++++ Material provided

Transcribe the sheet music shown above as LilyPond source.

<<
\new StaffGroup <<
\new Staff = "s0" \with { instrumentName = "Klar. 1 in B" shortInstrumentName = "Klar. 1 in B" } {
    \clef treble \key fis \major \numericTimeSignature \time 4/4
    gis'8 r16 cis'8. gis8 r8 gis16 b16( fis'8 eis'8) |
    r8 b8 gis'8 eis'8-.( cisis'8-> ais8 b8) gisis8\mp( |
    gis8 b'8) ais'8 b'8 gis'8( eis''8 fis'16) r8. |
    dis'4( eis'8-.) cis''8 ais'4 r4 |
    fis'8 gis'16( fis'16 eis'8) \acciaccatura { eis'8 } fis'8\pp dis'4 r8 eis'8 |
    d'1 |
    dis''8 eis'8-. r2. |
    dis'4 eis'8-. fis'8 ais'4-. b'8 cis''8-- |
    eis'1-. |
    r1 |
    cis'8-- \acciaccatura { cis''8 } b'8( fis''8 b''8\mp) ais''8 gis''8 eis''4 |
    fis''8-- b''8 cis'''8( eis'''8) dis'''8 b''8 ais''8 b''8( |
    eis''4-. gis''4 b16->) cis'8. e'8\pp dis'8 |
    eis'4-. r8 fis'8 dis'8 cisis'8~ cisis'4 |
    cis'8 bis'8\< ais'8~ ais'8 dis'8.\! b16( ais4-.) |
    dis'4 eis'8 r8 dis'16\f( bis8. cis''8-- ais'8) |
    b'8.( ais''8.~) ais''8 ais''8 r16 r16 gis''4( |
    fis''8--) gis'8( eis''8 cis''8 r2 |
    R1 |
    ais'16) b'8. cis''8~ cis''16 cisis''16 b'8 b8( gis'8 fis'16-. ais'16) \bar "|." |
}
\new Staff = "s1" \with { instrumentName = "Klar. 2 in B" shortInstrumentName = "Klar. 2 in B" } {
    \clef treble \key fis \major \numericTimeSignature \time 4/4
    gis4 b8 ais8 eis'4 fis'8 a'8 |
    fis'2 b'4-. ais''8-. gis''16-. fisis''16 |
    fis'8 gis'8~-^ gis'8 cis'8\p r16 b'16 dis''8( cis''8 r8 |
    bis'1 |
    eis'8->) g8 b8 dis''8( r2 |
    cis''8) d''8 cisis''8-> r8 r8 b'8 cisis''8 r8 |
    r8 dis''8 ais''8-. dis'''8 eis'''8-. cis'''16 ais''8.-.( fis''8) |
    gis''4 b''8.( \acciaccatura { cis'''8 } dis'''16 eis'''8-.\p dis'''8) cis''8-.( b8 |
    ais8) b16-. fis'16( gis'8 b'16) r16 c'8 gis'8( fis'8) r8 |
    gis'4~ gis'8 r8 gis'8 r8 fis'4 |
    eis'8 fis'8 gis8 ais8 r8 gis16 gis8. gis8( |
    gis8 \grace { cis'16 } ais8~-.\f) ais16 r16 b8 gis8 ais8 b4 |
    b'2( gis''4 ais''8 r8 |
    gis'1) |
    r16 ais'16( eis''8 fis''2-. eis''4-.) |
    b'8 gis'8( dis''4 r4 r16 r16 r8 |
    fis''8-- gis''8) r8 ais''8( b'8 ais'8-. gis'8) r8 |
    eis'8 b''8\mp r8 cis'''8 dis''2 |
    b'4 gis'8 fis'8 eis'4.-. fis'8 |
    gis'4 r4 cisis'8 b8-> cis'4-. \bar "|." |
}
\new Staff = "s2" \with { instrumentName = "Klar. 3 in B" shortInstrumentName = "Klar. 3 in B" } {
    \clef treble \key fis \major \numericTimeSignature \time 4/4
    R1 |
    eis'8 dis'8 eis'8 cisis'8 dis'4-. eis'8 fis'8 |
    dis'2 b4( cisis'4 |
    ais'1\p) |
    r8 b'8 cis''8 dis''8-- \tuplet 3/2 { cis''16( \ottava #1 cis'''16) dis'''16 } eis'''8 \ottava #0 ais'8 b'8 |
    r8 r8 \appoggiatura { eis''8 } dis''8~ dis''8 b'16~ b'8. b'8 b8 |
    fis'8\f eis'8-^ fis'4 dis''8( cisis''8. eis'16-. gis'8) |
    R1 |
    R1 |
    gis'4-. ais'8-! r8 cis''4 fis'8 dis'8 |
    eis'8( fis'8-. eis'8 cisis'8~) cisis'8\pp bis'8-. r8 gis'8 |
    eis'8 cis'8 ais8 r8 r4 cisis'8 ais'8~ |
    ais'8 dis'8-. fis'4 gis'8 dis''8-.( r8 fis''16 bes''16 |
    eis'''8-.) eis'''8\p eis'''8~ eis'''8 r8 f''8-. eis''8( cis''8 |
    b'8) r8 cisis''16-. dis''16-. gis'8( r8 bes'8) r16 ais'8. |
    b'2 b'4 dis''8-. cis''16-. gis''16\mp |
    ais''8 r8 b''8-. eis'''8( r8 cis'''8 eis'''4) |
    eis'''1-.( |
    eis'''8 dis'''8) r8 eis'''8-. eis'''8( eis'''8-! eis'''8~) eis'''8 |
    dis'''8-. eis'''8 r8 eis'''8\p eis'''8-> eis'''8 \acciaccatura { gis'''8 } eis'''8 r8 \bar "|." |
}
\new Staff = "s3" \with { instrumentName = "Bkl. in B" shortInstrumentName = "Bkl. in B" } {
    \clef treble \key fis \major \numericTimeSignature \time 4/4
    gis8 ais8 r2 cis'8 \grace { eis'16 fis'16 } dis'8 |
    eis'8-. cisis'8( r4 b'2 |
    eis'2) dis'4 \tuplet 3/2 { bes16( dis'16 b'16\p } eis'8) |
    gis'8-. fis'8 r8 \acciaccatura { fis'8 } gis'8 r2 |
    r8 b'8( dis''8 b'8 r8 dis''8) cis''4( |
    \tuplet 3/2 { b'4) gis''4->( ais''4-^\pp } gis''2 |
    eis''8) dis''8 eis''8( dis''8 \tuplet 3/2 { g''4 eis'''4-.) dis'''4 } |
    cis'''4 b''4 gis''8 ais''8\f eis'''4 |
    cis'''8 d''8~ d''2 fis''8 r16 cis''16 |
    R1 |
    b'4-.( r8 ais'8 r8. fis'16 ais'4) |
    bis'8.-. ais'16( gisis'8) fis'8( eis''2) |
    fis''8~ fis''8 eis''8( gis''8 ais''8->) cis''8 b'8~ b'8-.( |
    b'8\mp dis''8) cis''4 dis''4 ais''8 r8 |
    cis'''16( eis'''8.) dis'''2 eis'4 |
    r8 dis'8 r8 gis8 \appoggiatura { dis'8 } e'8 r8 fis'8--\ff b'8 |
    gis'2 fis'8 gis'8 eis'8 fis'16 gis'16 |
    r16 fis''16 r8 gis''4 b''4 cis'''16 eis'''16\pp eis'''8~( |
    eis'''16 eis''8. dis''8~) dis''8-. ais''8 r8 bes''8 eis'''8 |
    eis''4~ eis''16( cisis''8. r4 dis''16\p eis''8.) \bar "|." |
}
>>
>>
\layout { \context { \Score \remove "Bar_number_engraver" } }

++++++++

- [Task] Pull out each line of the records above that contains the string "acciaccatura". Case counts.

- [Task solution]
    fis'8 gis'16( fis'16 eis'8) \acciaccatura { eis'8 } fis'8\pp dis'4 r8 eis'8 |
    cis'8-- \acciaccatura { cis''8 } b'8( fis''8 b''8\mp) ais''8 gis''8 eis''4 |
    gis''4 b''8.( \acciaccatura { cis'''8 } dis'''16 eis'''8-.\p dis'''8) cis''8-.( b8 |
    dis'''8-. eis'''8 r8 eis'''8\p eis'''8-> eis'''8 \acciaccatura { gis'''8 } eis'''8 r8 \bar "|." |
    gis'8-. fis'8 r8 \acciaccatura { fis'8 } gis'8 r2 |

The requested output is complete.